Problem statement. Return each line below holding the string "strawberry".

The data.
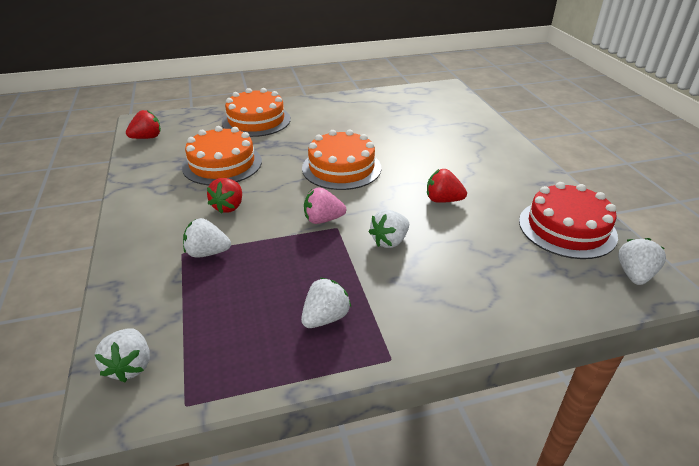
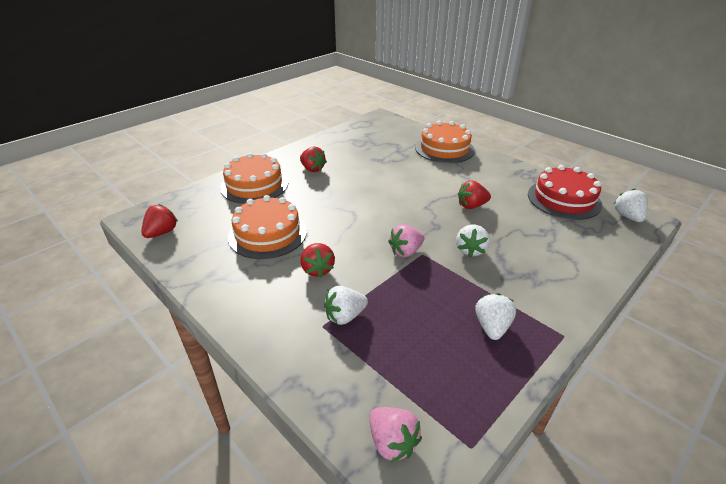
camera: 30 degrees left, 0 degrees up
(130, 366) = (392, 442): white strawberry -> pink strawberry
(321, 120) = (312, 169): none -> red strawberry
(341, 168) = (373, 204): orange cake -> orange cake (444, 149)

Solved exercise.
(130, 366) = (392, 442): white strawberry -> pink strawberry
(321, 120) = (312, 169): none -> red strawberry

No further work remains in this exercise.